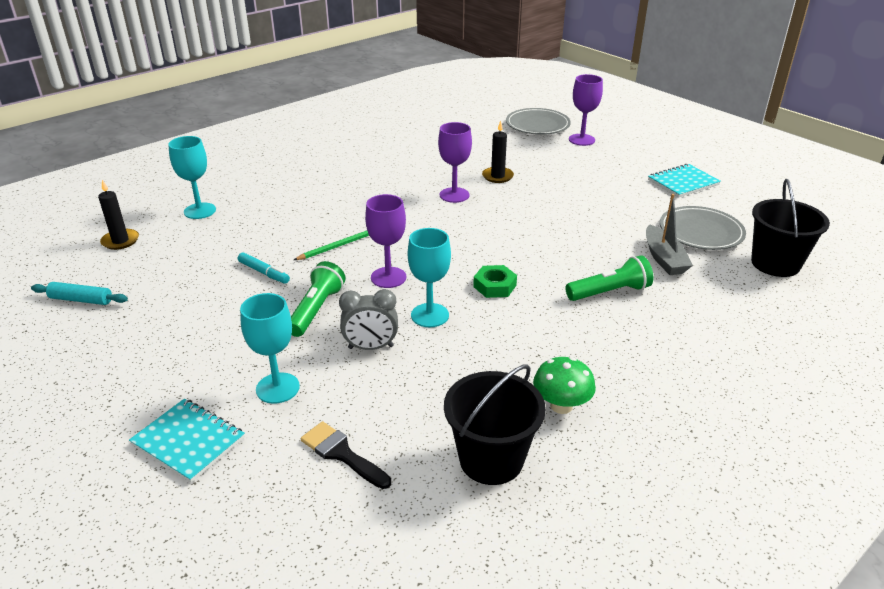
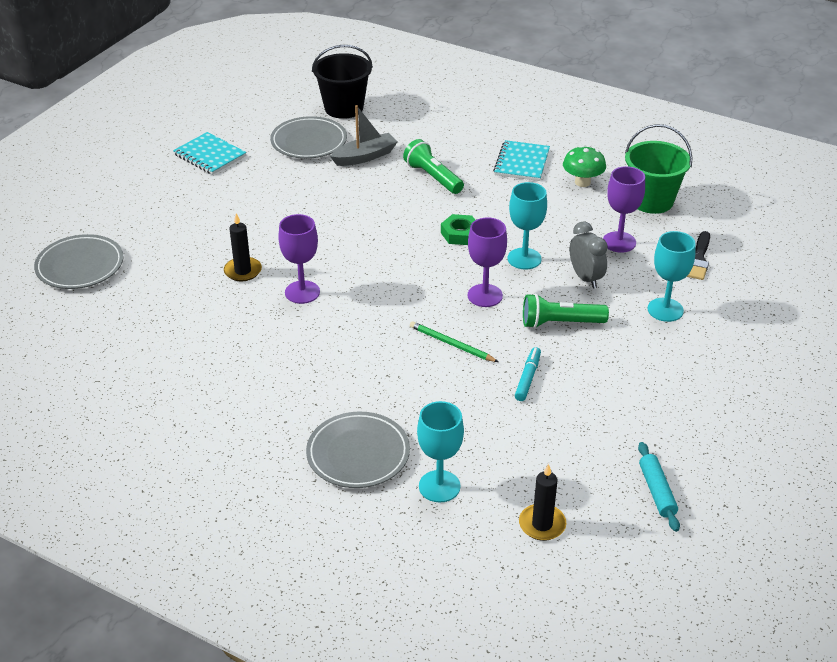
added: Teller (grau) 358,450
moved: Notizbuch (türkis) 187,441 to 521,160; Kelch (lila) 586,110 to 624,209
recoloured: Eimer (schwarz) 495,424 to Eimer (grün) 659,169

--- WORK REQUEST ---
When you copy the lines above, drop the pictures and keep everything else exact.

--- EXERCISE RESULT ---
added: Teller (grau) 358,450
moved: Notizbuch (türkis) 187,441 to 521,160; Kelch (lila) 586,110 to 624,209
recoloured: Eimer (schwarz) 495,424 to Eimer (grün) 659,169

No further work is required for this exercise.